### ENTRIES SUPPLIED

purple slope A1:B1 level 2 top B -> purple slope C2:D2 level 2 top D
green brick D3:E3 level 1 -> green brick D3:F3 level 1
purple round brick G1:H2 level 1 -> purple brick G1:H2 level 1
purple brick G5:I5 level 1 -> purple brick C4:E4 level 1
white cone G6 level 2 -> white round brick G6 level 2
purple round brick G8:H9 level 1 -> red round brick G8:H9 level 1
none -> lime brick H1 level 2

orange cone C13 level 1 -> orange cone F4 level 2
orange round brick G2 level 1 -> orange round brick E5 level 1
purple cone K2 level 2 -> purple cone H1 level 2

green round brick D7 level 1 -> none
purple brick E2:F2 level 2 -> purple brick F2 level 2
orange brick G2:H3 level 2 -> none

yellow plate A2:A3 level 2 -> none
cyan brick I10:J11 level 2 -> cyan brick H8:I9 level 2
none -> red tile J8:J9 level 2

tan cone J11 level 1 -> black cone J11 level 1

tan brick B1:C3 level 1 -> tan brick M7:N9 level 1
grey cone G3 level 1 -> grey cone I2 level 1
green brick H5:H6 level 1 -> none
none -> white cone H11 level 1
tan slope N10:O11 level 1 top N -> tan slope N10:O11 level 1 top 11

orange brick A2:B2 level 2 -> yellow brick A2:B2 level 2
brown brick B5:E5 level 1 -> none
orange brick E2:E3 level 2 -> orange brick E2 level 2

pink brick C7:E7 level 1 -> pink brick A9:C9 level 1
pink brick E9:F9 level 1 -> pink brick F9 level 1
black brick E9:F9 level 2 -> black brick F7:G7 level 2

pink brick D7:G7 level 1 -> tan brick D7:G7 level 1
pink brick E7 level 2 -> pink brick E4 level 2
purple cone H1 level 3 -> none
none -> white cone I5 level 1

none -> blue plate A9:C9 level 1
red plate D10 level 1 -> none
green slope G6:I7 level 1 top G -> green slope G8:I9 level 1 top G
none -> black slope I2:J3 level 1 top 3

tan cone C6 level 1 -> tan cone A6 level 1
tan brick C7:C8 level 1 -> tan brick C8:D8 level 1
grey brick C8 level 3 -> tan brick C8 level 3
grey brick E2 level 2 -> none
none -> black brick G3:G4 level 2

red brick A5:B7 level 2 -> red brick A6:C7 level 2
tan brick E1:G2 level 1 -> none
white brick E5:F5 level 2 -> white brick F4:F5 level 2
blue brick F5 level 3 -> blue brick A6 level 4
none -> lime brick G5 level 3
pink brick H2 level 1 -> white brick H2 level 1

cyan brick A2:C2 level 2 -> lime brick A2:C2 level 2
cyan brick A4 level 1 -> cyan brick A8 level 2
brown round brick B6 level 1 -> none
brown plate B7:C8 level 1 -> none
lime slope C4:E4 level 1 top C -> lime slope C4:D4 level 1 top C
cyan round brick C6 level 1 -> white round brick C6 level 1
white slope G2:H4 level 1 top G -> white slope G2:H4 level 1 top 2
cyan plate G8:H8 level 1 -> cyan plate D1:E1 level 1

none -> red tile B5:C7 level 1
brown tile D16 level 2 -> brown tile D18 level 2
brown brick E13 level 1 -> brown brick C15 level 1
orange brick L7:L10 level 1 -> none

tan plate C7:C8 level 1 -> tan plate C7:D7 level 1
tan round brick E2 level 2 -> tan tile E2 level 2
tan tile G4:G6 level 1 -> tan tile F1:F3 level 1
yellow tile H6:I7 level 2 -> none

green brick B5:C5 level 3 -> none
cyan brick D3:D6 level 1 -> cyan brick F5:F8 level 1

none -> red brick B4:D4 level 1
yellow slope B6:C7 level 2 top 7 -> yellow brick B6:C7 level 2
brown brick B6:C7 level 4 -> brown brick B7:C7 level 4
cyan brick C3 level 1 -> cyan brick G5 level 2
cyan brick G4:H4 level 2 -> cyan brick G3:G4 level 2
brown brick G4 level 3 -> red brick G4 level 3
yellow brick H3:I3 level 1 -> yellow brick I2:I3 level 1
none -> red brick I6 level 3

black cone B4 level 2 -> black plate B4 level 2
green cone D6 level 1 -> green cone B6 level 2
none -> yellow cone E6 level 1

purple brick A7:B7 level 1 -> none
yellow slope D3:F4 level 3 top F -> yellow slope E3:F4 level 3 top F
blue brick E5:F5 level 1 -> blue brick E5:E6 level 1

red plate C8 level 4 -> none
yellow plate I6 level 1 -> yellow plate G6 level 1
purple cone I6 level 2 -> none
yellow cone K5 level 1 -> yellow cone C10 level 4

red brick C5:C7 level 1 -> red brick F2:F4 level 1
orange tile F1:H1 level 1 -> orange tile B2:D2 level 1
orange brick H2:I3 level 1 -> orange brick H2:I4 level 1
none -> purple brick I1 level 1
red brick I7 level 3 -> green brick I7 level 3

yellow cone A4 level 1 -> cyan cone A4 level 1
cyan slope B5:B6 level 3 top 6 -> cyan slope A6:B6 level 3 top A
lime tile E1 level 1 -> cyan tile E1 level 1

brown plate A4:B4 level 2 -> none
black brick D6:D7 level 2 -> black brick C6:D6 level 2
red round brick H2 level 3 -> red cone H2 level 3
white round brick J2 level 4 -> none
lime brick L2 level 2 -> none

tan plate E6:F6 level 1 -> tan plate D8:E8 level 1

######

## YOUR TASK:
Each line of the listing is to be repeated exactly.

## ANSWER SECTION:
purple slope A1:B1 level 2 top B -> purple slope C2:D2 level 2 top D
green brick D3:E3 level 1 -> green brick D3:F3 level 1
purple round brick G1:H2 level 1 -> purple brick G1:H2 level 1
purple brick G5:I5 level 1 -> purple brick C4:E4 level 1
white cone G6 level 2 -> white round brick G6 level 2
purple round brick G8:H9 level 1 -> red round brick G8:H9 level 1
none -> lime brick H1 level 2

orange cone C13 level 1 -> orange cone F4 level 2
orange round brick G2 level 1 -> orange round brick E5 level 1
purple cone K2 level 2 -> purple cone H1 level 2

green round brick D7 level 1 -> none
purple brick E2:F2 level 2 -> purple brick F2 level 2
orange brick G2:H3 level 2 -> none

yellow plate A2:A3 level 2 -> none
cyan brick I10:J11 level 2 -> cyan brick H8:I9 level 2
none -> red tile J8:J9 level 2

tan cone J11 level 1 -> black cone J11 level 1

tan brick B1:C3 level 1 -> tan brick M7:N9 level 1
grey cone G3 level 1 -> grey cone I2 level 1
green brick H5:H6 level 1 -> none
none -> white cone H11 level 1
tan slope N10:O11 level 1 top N -> tan slope N10:O11 level 1 top 11

orange brick A2:B2 level 2 -> yellow brick A2:B2 level 2
brown brick B5:E5 level 1 -> none
orange brick E2:E3 level 2 -> orange brick E2 level 2

pink brick C7:E7 level 1 -> pink brick A9:C9 level 1
pink brick E9:F9 level 1 -> pink brick F9 level 1
black brick E9:F9 level 2 -> black brick F7:G7 level 2

pink brick D7:G7 level 1 -> tan brick D7:G7 level 1
pink brick E7 level 2 -> pink brick E4 level 2
purple cone H1 level 3 -> none
none -> white cone I5 level 1

none -> blue plate A9:C9 level 1
red plate D10 level 1 -> none
green slope G6:I7 level 1 top G -> green slope G8:I9 level 1 top G
none -> black slope I2:J3 level 1 top 3

tan cone C6 level 1 -> tan cone A6 level 1
tan brick C7:C8 level 1 -> tan brick C8:D8 level 1
grey brick C8 level 3 -> tan brick C8 level 3
grey brick E2 level 2 -> none
none -> black brick G3:G4 level 2

red brick A5:B7 level 2 -> red brick A6:C7 level 2
tan brick E1:G2 level 1 -> none
white brick E5:F5 level 2 -> white brick F4:F5 level 2
blue brick F5 level 3 -> blue brick A6 level 4
none -> lime brick G5 level 3
pink brick H2 level 1 -> white brick H2 level 1

cyan brick A2:C2 level 2 -> lime brick A2:C2 level 2
cyan brick A4 level 1 -> cyan brick A8 level 2
brown round brick B6 level 1 -> none
brown plate B7:C8 level 1 -> none
lime slope C4:E4 level 1 top C -> lime slope C4:D4 level 1 top C
cyan round brick C6 level 1 -> white round brick C6 level 1
white slope G2:H4 level 1 top G -> white slope G2:H4 level 1 top 2
cyan plate G8:H8 level 1 -> cyan plate D1:E1 level 1

none -> red tile B5:C7 level 1
brown tile D16 level 2 -> brown tile D18 level 2
brown brick E13 level 1 -> brown brick C15 level 1
orange brick L7:L10 level 1 -> none

tan plate C7:C8 level 1 -> tan plate C7:D7 level 1
tan round brick E2 level 2 -> tan tile E2 level 2
tan tile G4:G6 level 1 -> tan tile F1:F3 level 1
yellow tile H6:I7 level 2 -> none

green brick B5:C5 level 3 -> none
cyan brick D3:D6 level 1 -> cyan brick F5:F8 level 1

none -> red brick B4:D4 level 1
yellow slope B6:C7 level 2 top 7 -> yellow brick B6:C7 level 2
brown brick B6:C7 level 4 -> brown brick B7:C7 level 4
cyan brick C3 level 1 -> cyan brick G5 level 2
cyan brick G4:H4 level 2 -> cyan brick G3:G4 level 2
brown brick G4 level 3 -> red brick G4 level 3
yellow brick H3:I3 level 1 -> yellow brick I2:I3 level 1
none -> red brick I6 level 3

black cone B4 level 2 -> black plate B4 level 2
green cone D6 level 1 -> green cone B6 level 2
none -> yellow cone E6 level 1

purple brick A7:B7 level 1 -> none
yellow slope D3:F4 level 3 top F -> yellow slope E3:F4 level 3 top F
blue brick E5:F5 level 1 -> blue brick E5:E6 level 1

red plate C8 level 4 -> none
yellow plate I6 level 1 -> yellow plate G6 level 1
purple cone I6 level 2 -> none
yellow cone K5 level 1 -> yellow cone C10 level 4

red brick C5:C7 level 1 -> red brick F2:F4 level 1
orange tile F1:H1 level 1 -> orange tile B2:D2 level 1
orange brick H2:I3 level 1 -> orange brick H2:I4 level 1
none -> purple brick I1 level 1
red brick I7 level 3 -> green brick I7 level 3

yellow cone A4 level 1 -> cyan cone A4 level 1
cyan slope B5:B6 level 3 top 6 -> cyan slope A6:B6 level 3 top A
lime tile E1 level 1 -> cyan tile E1 level 1

brown plate A4:B4 level 2 -> none
black brick D6:D7 level 2 -> black brick C6:D6 level 2
red round brick H2 level 3 -> red cone H2 level 3
white round brick J2 level 4 -> none
lime brick L2 level 2 -> none

tan plate E6:F6 level 1 -> tan plate D8:E8 level 1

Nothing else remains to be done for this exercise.